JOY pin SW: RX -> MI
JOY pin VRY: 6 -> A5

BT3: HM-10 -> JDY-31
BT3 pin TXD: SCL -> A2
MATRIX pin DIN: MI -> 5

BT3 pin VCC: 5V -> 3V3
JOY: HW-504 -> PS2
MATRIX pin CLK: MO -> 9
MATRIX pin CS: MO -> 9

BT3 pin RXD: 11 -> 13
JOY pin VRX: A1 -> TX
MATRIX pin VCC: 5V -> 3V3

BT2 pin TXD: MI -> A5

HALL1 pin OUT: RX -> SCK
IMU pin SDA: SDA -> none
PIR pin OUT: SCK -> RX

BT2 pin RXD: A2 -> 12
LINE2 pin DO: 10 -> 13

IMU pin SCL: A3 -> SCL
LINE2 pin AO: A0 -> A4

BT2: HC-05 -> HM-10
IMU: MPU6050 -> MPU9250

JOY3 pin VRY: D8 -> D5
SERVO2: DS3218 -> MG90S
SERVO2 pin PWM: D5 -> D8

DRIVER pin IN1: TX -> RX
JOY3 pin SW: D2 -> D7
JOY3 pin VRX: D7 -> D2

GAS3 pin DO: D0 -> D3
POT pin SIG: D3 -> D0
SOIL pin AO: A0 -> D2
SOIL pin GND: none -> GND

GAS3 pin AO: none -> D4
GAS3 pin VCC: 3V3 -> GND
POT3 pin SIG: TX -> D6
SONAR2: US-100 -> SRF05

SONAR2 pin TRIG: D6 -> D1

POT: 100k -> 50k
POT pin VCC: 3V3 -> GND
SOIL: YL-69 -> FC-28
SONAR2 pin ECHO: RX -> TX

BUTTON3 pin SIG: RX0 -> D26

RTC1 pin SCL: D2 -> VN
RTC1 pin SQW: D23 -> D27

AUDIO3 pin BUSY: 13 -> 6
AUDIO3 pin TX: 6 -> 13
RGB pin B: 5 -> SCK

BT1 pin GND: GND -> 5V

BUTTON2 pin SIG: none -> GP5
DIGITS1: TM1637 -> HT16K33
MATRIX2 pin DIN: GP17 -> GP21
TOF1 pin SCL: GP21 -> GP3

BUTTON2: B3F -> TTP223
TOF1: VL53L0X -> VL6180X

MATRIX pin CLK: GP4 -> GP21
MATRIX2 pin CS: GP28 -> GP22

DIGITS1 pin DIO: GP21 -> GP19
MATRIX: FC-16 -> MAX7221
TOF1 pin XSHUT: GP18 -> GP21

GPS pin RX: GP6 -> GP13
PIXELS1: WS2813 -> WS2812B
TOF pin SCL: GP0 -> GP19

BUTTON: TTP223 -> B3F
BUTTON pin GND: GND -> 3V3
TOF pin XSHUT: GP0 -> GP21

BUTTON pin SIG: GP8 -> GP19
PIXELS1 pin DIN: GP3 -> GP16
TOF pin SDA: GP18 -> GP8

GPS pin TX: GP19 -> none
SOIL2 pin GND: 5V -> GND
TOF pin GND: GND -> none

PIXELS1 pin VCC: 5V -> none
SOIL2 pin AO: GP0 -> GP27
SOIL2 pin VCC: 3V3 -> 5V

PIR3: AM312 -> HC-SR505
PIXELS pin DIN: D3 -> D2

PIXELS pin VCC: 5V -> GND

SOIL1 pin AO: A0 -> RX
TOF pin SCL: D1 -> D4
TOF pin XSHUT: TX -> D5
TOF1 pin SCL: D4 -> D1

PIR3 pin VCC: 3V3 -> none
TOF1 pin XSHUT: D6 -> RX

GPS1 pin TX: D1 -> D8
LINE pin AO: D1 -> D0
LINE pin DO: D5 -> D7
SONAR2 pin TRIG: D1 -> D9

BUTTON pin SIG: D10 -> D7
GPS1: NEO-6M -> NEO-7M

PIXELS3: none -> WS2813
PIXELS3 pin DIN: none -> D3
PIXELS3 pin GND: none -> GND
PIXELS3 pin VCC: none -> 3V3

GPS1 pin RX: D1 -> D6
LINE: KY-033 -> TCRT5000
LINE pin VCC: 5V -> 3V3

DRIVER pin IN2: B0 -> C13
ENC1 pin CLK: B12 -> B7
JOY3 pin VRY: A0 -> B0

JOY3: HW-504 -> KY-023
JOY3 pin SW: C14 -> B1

════

**Aim of the task:**
Everything from the line containing "MATRIX pin DIN: MI -> 5" through the line containing "RTC1 pin SQW: D23 -> D27" in the material above should be retyped exactly, both ends included, and nothing more.

**Output:**
MATRIX pin DIN: MI -> 5

BT3 pin VCC: 5V -> 3V3
JOY: HW-504 -> PS2
MATRIX pin CLK: MO -> 9
MATRIX pin CS: MO -> 9

BT3 pin RXD: 11 -> 13
JOY pin VRX: A1 -> TX
MATRIX pin VCC: 5V -> 3V3

BT2 pin TXD: MI -> A5

HALL1 pin OUT: RX -> SCK
IMU pin SDA: SDA -> none
PIR pin OUT: SCK -> RX

BT2 pin RXD: A2 -> 12
LINE2 pin DO: 10 -> 13

IMU pin SCL: A3 -> SCL
LINE2 pin AO: A0 -> A4

BT2: HC-05 -> HM-10
IMU: MPU6050 -> MPU9250

JOY3 pin VRY: D8 -> D5
SERVO2: DS3218 -> MG90S
SERVO2 pin PWM: D5 -> D8

DRIVER pin IN1: TX -> RX
JOY3 pin SW: D2 -> D7
JOY3 pin VRX: D7 -> D2

GAS3 pin DO: D0 -> D3
POT pin SIG: D3 -> D0
SOIL pin AO: A0 -> D2
SOIL pin GND: none -> GND

GAS3 pin AO: none -> D4
GAS3 pin VCC: 3V3 -> GND
POT3 pin SIG: TX -> D6
SONAR2: US-100 -> SRF05

SONAR2 pin TRIG: D6 -> D1

POT: 100k -> 50k
POT pin VCC: 3V3 -> GND
SOIL: YL-69 -> FC-28
SONAR2 pin ECHO: RX -> TX

BUTTON3 pin SIG: RX0 -> D26

RTC1 pin SCL: D2 -> VN
RTC1 pin SQW: D23 -> D27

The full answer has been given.